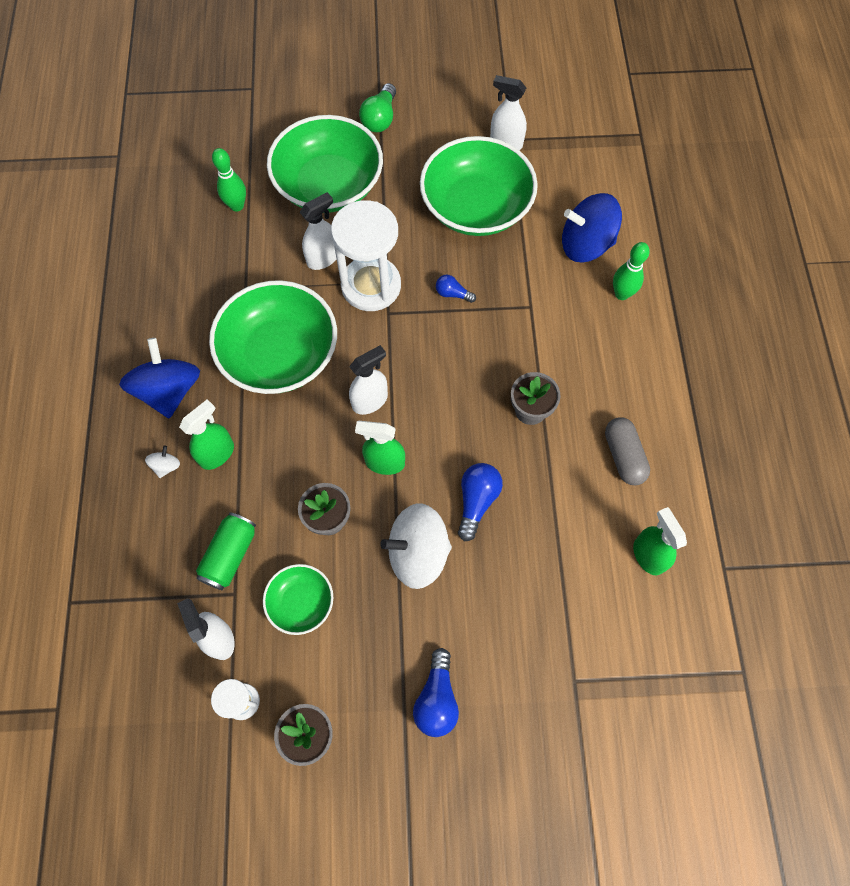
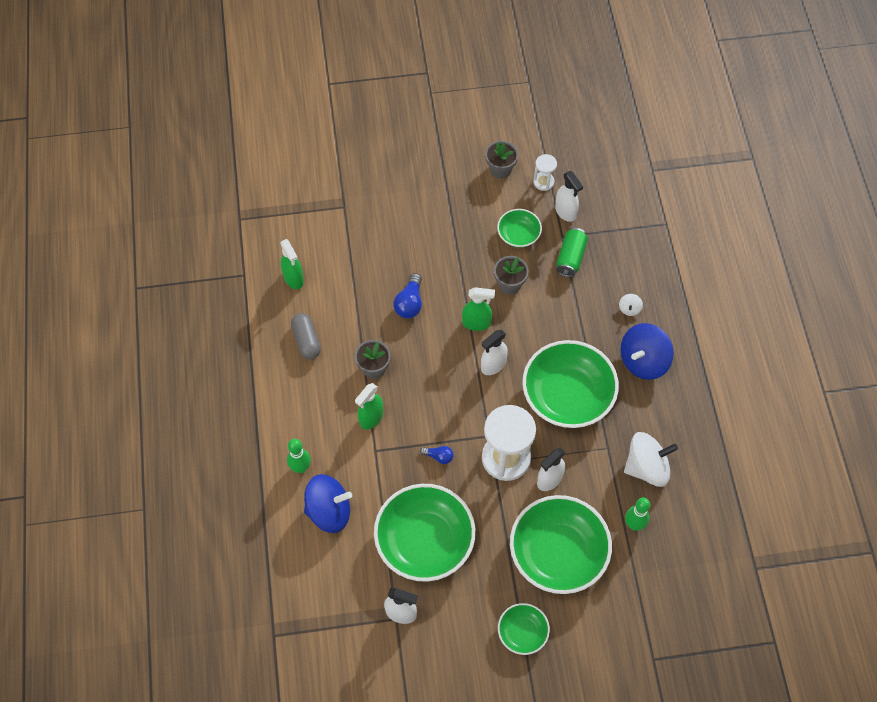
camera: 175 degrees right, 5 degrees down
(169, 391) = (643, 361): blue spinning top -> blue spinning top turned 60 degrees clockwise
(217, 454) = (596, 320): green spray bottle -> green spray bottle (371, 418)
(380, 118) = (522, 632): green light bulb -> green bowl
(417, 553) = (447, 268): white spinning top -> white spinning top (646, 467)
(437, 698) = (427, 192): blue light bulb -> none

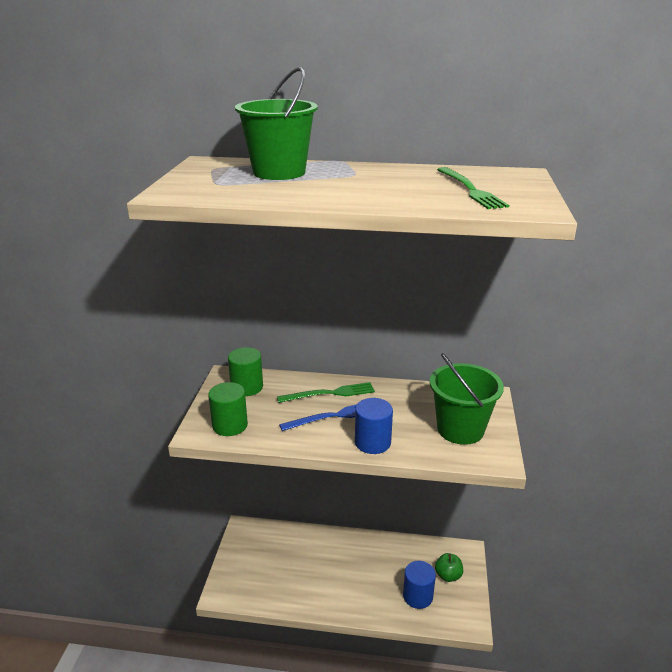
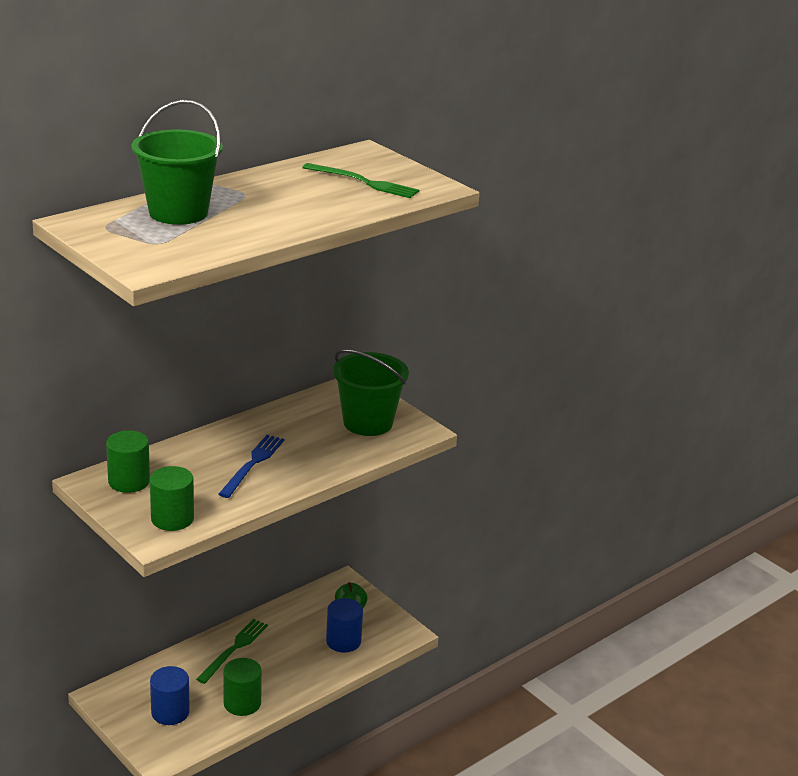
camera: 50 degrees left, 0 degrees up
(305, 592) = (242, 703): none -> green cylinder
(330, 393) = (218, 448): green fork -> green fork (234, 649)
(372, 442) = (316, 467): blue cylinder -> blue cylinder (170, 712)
============
Please return every line of the records that contains the word "light".

(380, 118) = (522, 632): green light bulb -> green bowl
(437, 698) = (427, 192): blue light bulb -> none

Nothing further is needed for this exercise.